» **Action item**
Could you copy out every line of the data where the word "VBUS" occurs?

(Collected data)
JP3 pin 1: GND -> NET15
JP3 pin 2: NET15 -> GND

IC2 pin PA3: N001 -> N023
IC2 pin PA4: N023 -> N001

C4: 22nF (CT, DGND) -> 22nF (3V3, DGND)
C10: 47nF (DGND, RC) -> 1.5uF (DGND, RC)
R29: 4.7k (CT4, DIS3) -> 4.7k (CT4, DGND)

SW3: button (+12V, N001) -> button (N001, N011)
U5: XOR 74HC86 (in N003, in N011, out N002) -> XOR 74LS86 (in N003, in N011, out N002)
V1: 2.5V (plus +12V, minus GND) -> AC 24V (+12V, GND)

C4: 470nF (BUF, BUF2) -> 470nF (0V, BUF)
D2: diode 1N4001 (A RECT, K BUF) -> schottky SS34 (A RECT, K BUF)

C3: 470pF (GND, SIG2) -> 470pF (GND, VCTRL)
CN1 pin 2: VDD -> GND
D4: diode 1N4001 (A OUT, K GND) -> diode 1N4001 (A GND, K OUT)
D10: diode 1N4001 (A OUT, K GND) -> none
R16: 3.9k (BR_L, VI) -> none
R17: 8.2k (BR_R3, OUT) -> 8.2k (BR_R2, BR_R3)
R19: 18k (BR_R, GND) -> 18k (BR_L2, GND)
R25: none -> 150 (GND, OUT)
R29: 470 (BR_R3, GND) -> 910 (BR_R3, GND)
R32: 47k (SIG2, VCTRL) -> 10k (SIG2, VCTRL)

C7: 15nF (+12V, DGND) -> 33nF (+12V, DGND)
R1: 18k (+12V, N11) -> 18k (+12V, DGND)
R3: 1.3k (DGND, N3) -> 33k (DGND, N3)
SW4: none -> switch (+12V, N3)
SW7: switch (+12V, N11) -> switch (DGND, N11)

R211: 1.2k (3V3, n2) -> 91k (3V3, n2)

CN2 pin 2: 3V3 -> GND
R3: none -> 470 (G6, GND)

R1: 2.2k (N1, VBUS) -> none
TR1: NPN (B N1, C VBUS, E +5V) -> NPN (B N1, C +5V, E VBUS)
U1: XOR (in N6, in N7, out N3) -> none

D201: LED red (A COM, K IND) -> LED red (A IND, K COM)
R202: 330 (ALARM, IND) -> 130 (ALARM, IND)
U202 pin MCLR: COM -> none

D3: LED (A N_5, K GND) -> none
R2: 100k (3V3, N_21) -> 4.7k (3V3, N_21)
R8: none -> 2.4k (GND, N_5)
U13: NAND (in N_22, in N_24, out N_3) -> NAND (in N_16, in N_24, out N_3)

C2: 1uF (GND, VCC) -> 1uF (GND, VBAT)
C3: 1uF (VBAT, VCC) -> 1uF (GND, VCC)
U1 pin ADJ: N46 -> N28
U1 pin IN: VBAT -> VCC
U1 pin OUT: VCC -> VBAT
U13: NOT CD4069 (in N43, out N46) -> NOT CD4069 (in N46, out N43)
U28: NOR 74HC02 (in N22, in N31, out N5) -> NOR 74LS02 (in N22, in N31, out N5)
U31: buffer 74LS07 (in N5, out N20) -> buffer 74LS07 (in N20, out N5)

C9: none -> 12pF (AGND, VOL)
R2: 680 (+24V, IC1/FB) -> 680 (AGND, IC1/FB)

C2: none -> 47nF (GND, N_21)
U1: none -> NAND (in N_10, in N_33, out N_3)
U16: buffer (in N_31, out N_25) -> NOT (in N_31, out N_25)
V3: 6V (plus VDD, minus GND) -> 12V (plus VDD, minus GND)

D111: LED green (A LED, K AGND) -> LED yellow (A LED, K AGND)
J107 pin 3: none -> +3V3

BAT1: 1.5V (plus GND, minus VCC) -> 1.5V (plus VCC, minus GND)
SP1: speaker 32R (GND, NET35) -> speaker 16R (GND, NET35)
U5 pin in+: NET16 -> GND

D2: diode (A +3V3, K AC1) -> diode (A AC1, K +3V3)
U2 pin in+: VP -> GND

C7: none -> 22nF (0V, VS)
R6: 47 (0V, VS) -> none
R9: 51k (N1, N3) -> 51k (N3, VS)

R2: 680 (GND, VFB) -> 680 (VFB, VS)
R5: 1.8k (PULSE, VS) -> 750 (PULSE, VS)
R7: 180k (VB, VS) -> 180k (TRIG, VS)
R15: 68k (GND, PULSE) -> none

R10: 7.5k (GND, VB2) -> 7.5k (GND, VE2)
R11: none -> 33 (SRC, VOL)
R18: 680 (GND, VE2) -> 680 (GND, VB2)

» **Solution to this exercise**
R1: 2.2k (N1, VBUS) -> none
TR1: NPN (B N1, C VBUS, E +5V) -> NPN (B N1, C +5V, E VBUS)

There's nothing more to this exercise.